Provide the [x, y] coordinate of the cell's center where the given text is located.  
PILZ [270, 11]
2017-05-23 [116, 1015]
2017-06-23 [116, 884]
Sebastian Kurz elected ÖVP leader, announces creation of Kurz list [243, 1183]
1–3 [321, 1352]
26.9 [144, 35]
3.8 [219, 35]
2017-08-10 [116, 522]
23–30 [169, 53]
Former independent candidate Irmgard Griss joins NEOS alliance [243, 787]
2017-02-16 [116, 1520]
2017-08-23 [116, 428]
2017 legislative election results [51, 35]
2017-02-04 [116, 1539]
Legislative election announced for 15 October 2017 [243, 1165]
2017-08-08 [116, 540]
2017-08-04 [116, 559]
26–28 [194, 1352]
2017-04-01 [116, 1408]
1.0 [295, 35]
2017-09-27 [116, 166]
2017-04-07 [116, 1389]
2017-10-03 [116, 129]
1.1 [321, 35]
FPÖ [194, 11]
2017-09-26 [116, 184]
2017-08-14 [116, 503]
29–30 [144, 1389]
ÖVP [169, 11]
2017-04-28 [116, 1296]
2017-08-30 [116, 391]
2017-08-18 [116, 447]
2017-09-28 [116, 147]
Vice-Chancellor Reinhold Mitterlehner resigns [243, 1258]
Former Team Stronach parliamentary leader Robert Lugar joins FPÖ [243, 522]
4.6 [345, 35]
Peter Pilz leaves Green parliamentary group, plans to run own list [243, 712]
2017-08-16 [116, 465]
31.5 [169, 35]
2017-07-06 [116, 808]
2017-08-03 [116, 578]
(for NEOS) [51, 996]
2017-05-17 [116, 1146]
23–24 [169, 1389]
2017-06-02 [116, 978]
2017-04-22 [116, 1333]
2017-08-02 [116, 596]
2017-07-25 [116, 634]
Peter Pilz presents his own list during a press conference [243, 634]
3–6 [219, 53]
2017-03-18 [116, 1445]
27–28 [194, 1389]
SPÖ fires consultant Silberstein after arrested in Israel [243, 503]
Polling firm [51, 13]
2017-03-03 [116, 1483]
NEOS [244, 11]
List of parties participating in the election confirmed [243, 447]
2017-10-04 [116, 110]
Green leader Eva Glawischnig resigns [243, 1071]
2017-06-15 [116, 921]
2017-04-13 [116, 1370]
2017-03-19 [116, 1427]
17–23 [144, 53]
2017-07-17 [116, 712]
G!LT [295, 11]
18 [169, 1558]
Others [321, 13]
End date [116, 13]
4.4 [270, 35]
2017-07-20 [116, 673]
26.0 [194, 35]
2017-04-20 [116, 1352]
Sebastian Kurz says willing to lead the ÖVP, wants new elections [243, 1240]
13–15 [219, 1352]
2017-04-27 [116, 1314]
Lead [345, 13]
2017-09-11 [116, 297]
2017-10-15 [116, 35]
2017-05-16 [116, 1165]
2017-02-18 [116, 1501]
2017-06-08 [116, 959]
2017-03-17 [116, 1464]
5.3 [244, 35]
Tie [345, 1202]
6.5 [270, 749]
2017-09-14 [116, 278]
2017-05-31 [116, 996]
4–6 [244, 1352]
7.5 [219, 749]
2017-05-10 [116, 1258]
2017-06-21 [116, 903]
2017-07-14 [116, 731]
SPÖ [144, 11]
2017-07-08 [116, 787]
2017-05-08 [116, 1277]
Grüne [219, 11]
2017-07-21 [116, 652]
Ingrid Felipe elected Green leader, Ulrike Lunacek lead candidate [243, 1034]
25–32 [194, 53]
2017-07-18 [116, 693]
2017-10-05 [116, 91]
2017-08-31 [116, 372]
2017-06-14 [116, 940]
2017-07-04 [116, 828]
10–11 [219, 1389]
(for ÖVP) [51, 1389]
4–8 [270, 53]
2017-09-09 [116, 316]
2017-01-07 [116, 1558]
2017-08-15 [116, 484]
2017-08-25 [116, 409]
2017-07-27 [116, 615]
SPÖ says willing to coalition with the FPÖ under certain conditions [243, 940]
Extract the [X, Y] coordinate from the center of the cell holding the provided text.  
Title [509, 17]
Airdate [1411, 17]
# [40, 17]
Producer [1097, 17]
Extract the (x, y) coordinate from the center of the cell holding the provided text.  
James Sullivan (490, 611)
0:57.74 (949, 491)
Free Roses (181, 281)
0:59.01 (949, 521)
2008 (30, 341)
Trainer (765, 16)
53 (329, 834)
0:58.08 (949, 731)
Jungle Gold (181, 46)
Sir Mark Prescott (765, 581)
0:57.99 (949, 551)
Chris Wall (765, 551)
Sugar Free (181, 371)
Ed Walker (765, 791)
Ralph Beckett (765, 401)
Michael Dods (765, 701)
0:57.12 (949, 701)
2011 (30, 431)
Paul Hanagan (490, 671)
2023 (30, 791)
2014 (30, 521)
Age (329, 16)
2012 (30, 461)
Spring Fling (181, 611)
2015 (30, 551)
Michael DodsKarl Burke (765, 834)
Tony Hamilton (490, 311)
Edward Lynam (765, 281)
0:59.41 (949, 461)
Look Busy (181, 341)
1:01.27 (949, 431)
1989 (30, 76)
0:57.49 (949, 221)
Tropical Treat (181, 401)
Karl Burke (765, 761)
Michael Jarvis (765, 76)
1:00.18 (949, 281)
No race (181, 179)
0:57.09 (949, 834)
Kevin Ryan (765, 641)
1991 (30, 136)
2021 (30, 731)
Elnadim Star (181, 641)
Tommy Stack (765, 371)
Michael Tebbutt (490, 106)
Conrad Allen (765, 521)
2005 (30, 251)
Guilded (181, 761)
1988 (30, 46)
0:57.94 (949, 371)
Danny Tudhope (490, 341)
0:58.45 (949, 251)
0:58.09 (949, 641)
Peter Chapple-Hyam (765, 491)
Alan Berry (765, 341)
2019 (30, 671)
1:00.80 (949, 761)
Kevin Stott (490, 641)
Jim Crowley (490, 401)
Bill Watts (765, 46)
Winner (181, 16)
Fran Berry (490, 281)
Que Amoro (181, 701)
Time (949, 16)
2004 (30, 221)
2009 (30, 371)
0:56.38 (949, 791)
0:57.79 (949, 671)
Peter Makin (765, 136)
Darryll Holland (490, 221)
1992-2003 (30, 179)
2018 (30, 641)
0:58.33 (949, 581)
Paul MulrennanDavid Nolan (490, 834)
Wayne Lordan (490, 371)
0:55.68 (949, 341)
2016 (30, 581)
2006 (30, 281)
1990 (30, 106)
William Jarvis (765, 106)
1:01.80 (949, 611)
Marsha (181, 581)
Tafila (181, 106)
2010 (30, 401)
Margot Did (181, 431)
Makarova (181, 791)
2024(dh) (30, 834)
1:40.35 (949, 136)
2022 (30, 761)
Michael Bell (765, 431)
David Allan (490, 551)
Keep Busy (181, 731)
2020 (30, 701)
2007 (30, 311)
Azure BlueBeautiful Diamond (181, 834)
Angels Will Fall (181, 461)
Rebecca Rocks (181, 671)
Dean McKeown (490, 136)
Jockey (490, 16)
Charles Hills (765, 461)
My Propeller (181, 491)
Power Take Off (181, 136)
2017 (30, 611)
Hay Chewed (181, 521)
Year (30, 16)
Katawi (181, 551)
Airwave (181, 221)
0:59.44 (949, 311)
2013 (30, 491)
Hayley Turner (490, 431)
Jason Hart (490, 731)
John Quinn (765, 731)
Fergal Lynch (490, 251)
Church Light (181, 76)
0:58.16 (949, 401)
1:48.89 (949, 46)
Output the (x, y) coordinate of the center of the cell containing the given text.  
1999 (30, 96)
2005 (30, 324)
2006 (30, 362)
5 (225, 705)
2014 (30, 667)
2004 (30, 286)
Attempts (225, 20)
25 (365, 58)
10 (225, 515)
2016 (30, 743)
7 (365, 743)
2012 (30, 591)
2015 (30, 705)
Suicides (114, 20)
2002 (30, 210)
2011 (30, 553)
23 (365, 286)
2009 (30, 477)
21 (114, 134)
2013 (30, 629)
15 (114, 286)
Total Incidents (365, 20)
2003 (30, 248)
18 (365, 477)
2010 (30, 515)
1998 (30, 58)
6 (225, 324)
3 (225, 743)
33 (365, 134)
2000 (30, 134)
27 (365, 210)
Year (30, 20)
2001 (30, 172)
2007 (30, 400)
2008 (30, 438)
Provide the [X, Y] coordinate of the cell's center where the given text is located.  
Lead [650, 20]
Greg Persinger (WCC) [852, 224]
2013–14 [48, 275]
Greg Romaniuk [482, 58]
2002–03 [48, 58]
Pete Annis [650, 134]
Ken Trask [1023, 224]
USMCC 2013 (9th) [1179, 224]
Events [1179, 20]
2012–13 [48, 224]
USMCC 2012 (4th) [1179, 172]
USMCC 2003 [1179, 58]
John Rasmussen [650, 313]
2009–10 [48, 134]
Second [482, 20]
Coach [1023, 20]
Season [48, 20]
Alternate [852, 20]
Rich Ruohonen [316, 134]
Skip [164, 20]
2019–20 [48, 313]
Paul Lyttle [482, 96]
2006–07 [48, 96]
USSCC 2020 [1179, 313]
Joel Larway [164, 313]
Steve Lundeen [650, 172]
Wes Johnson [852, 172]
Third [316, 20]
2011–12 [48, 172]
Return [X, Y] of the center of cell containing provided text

• Exercise requirements
Reproduce the data verbatim, from its first line through the line containing "Legislative election announced", including both.

• In response
Provide the [x, y] coordinate of the cell's center where the given text is located.  
PILZ [270, 11]
2017-05-23 [116, 1015]
2017-06-23 [116, 884]
Sebastian Kurz elected ÖVP leader, announces creation of Kurz list [243, 1183]
1–3 [321, 1352]
26.9 [144, 35]
3.8 [219, 35]
2017-08-10 [116, 522]
23–30 [169, 53]
Former independent candidate Irmgard Griss joins NEOS alliance [243, 787]
2017-02-16 [116, 1520]
2017-08-23 [116, 428]
2017 legislative election results [51, 35]
2017-02-04 [116, 1539]
Legislative election announced for 15 October 2017 [243, 1165]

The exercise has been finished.